▶ [Task objective]:
Copy every line of the data exactly, keeping out any picture.

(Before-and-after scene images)
****************************************

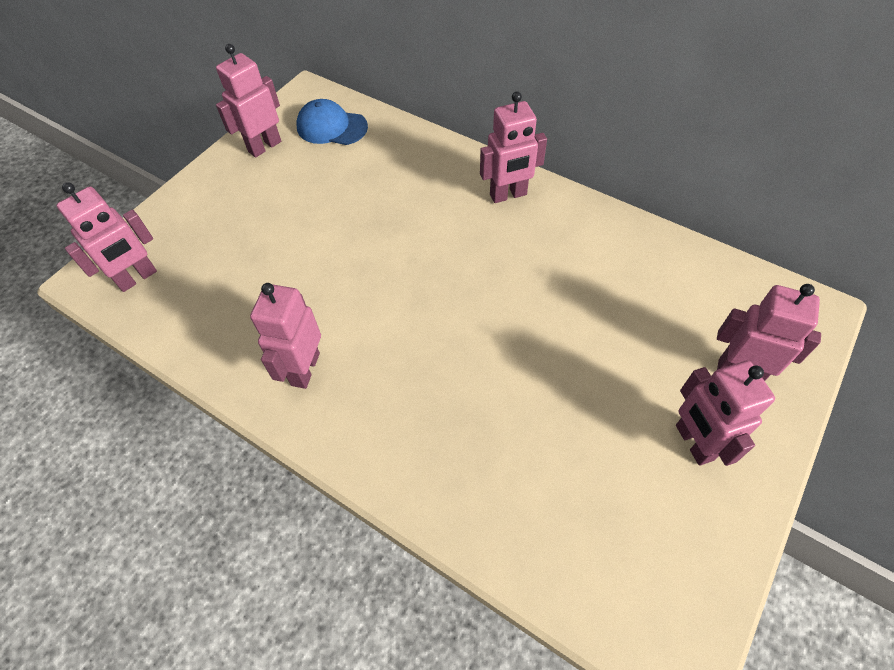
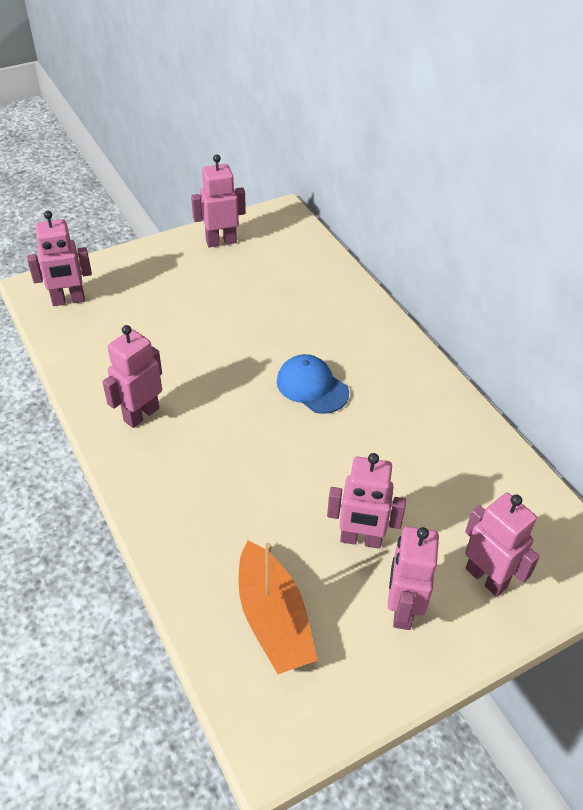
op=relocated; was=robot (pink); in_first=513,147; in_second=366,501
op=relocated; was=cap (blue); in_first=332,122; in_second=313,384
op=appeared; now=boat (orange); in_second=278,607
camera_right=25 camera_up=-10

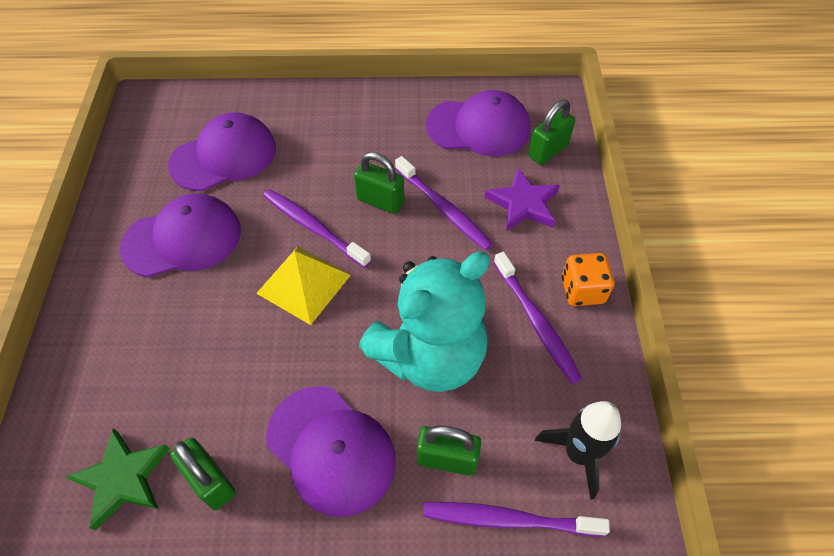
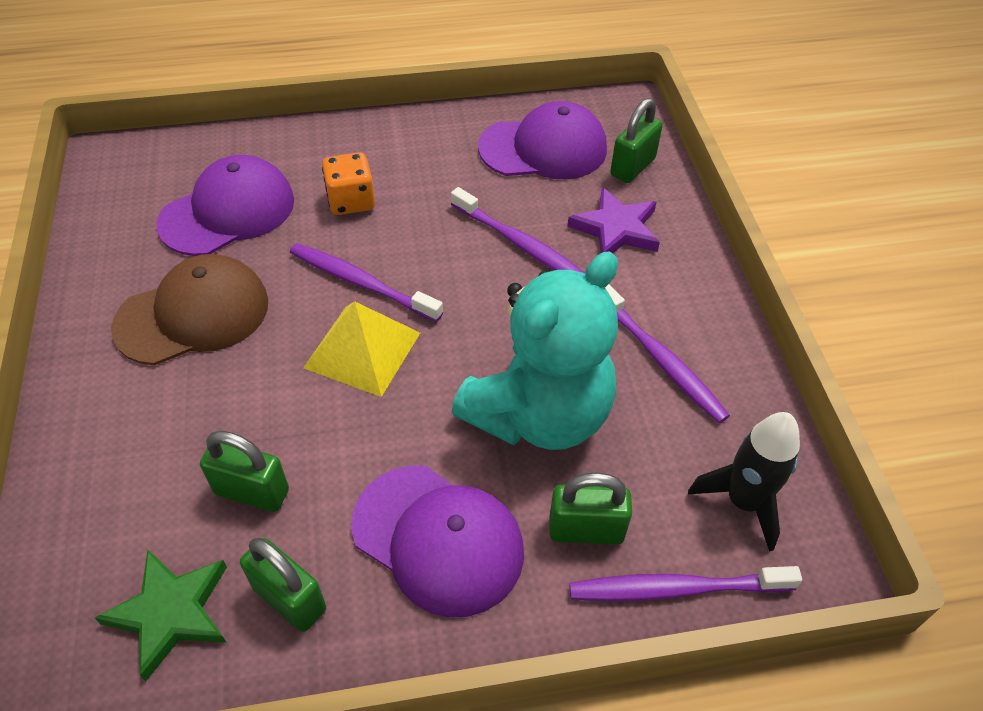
op=relocated; was=padlock (green); in_first=379,183; in_second=244,471
op=colour; was=cap (purple); now=cap (brown); in_first=180,235; in_second=189,309
op=relocated; was=dice (orange); in_first=588,279; in_second=348,183
camera_right=-10 camera_up=-5

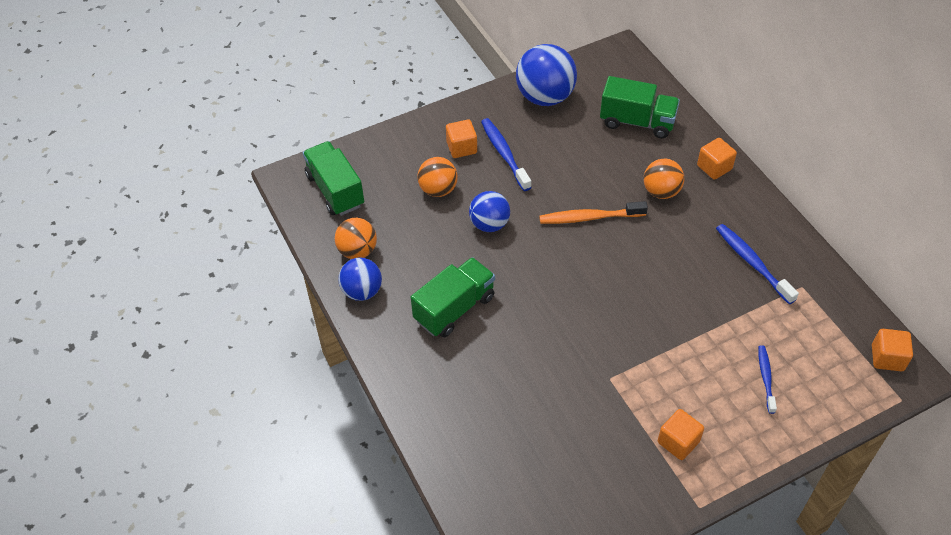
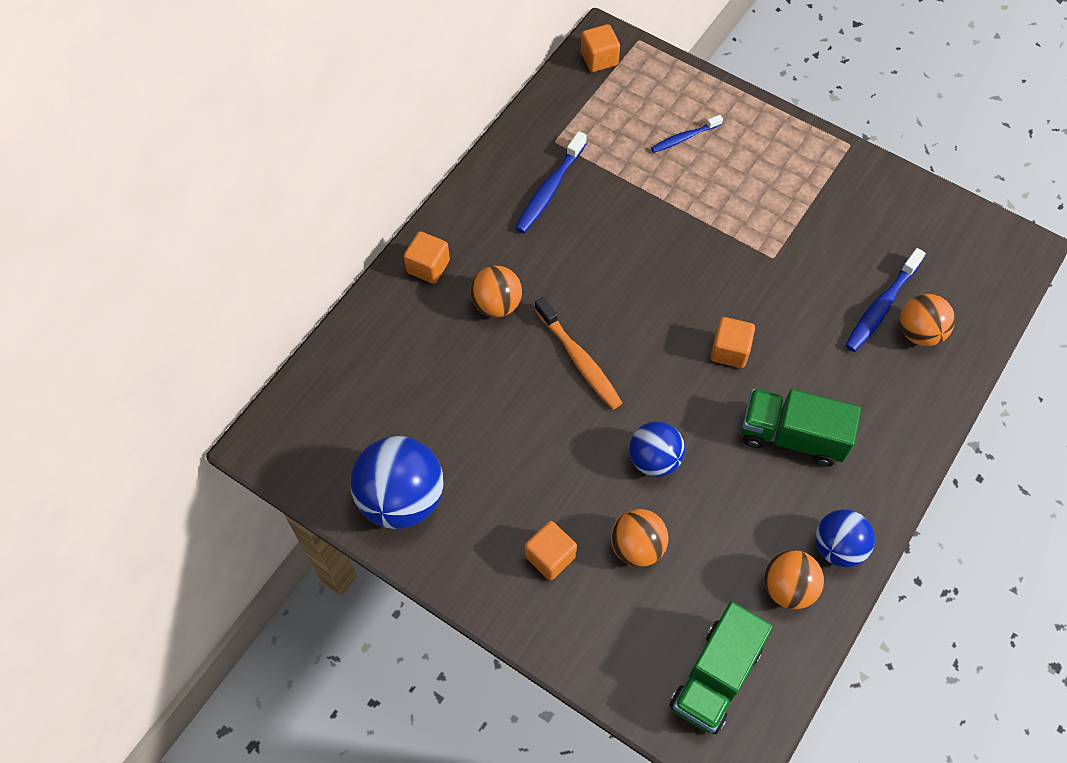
op=missing; was=truck (green); in_first=640,107
op=relocated; was=toothbrush (blue); in_first=506,154; in_second=885,300
op=relocated; was=cube (orange); in_first=681,434; in_second=732,342
op=appeared; now=ball (orange); in_second=927,320
camera_right=-120 camera_up=10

****************************************

▶ [Problem solution]:
op=relocated; was=robot (pink); in_first=513,147; in_second=366,501
op=relocated; was=cap (blue); in_first=332,122; in_second=313,384
op=appeared; now=boat (orange); in_second=278,607
camera_right=25 camera_up=-10

op=relocated; was=padlock (green); in_first=379,183; in_second=244,471
op=colour; was=cap (purple); now=cap (brown); in_first=180,235; in_second=189,309
op=relocated; was=dice (orange); in_first=588,279; in_second=348,183
camera_right=-10 camera_up=-5

op=missing; was=truck (green); in_first=640,107
op=relocated; was=toothbrush (blue); in_first=506,154; in_second=885,300
op=relocated; was=cube (orange); in_first=681,434; in_second=732,342
op=appeared; now=ball (orange); in_second=927,320
camera_right=-120 camera_up=10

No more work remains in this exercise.